# What is expected:
Leave out all pictures and retype exactly the lines from the one with "red ball [435,112,480,157]" through the last line of the material.

# Information provided:
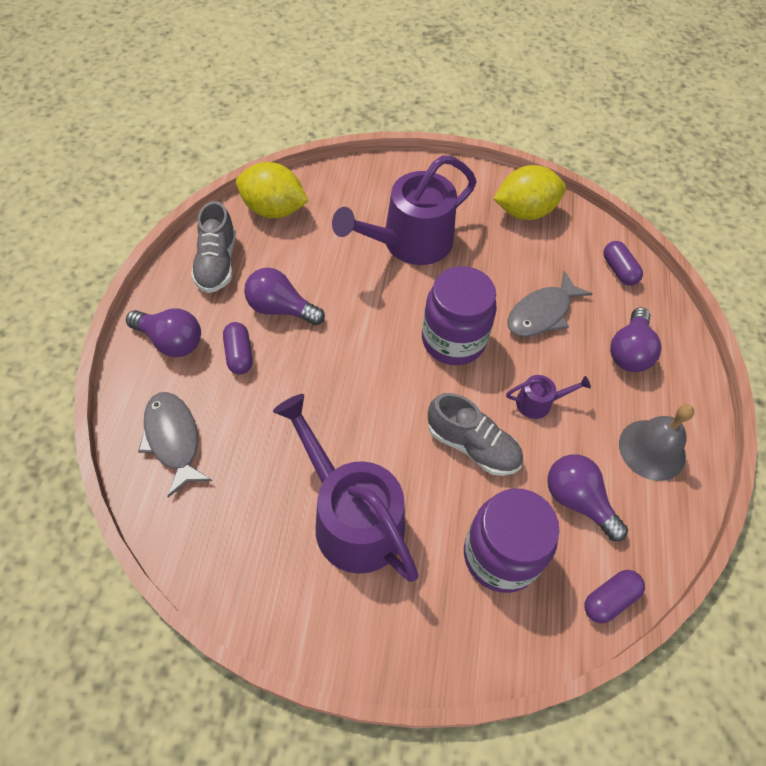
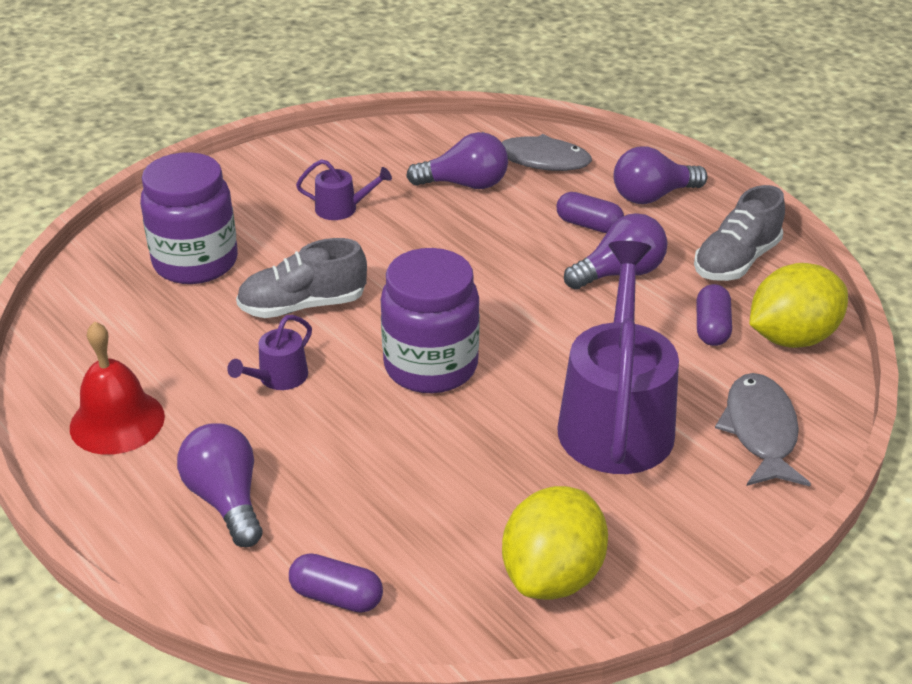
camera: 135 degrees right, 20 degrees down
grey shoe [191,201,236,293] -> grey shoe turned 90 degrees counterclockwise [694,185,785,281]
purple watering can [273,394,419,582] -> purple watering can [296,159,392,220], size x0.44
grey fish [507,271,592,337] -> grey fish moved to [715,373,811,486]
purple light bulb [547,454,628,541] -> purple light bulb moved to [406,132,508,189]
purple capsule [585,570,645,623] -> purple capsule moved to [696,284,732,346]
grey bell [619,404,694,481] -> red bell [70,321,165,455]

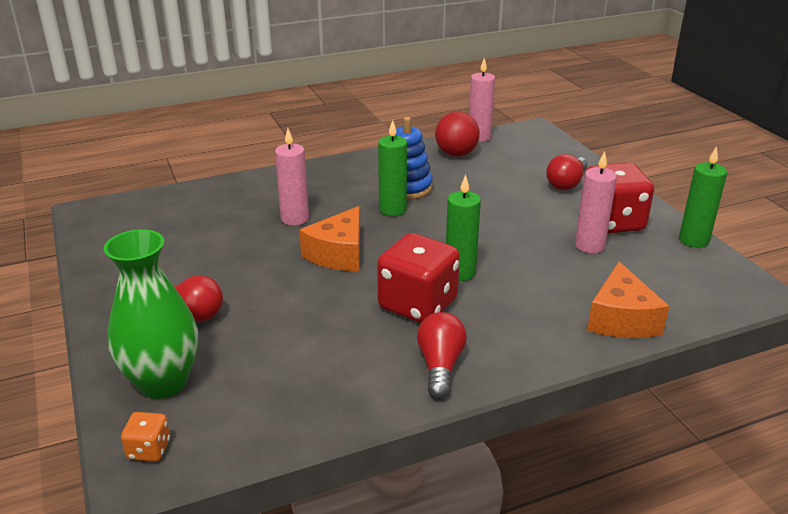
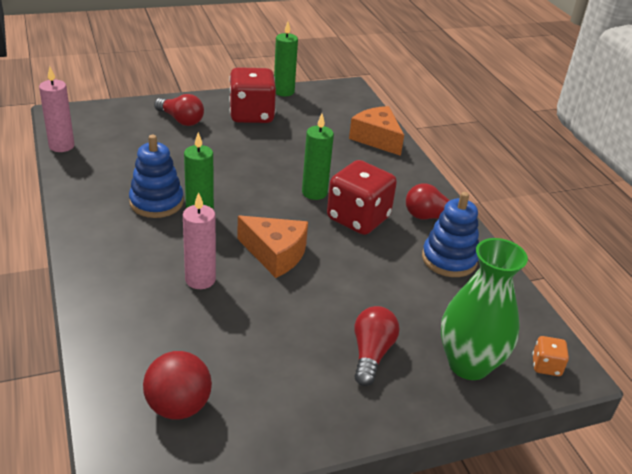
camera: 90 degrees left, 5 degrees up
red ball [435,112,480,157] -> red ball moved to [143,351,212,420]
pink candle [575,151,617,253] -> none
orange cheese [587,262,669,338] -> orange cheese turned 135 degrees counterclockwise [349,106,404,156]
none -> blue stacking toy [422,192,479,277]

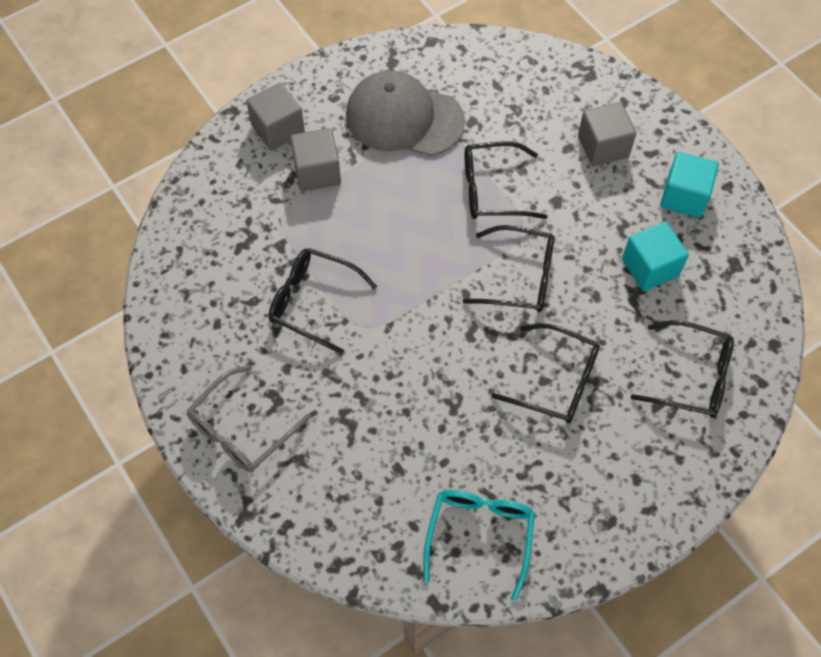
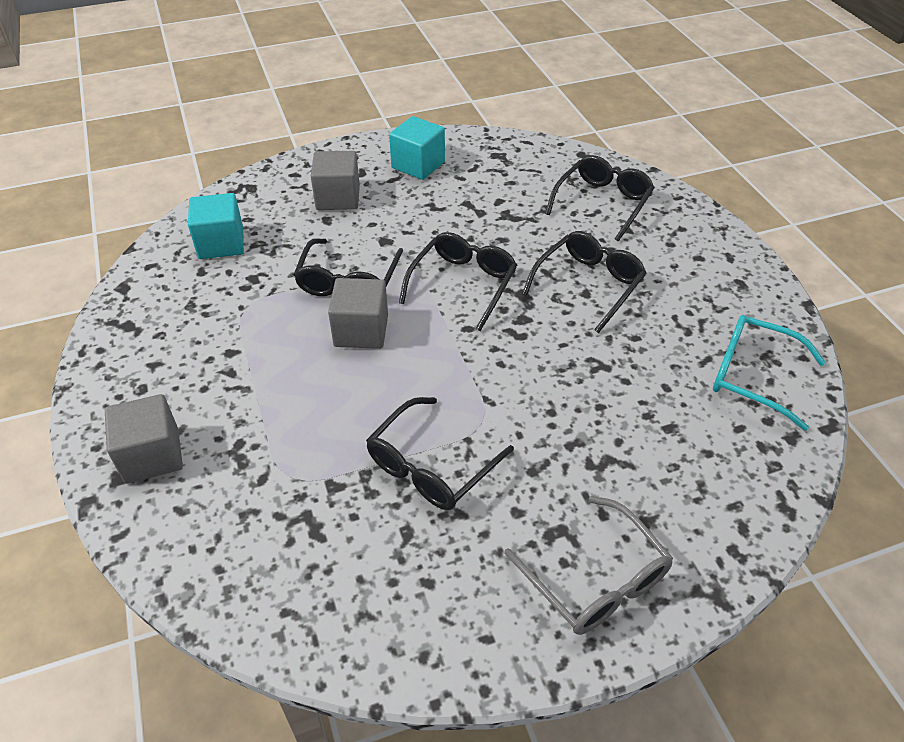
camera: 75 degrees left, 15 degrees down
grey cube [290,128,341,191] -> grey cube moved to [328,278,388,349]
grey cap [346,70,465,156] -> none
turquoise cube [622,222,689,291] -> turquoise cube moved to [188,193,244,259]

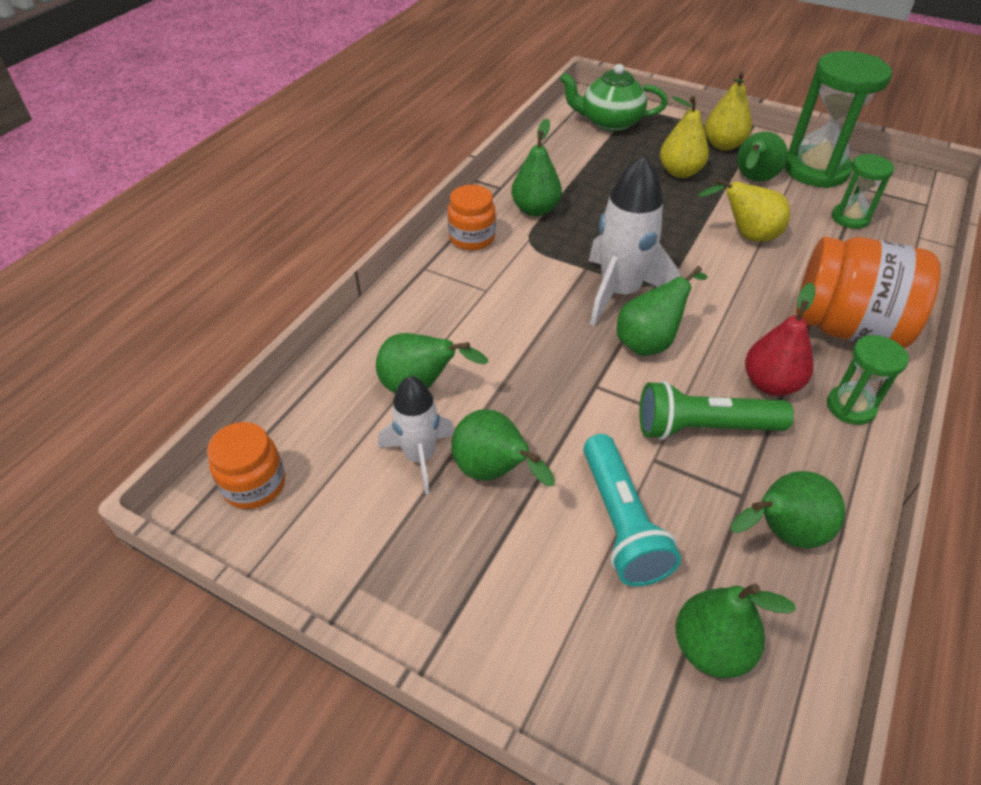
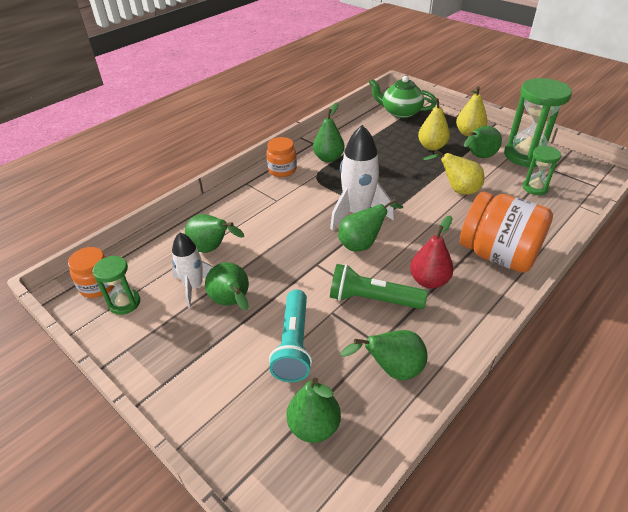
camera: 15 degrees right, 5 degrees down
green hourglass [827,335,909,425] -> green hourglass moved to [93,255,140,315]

# Response to the exercise:
red ball [435,112,480,157] -> red ball moved to [143,351,212,420]
pink candle [575,151,617,253] -> none
orange cheese [587,262,669,338] -> orange cheese turned 135 degrees counterclockwise [349,106,404,156]
none -> blue stacking toy [422,192,479,277]

camera: 75 degrees left, 15 degrees down
grey cube [290,128,341,191] -> grey cube moved to [328,278,388,349]
grey cap [346,70,465,156] -> none
turquoise cube [622,222,689,291] -> turquoise cube moved to [188,193,244,259]

camera: 15 degrees right, 5 degrees down
green hourglass [827,335,909,425] -> green hourglass moved to [93,255,140,315]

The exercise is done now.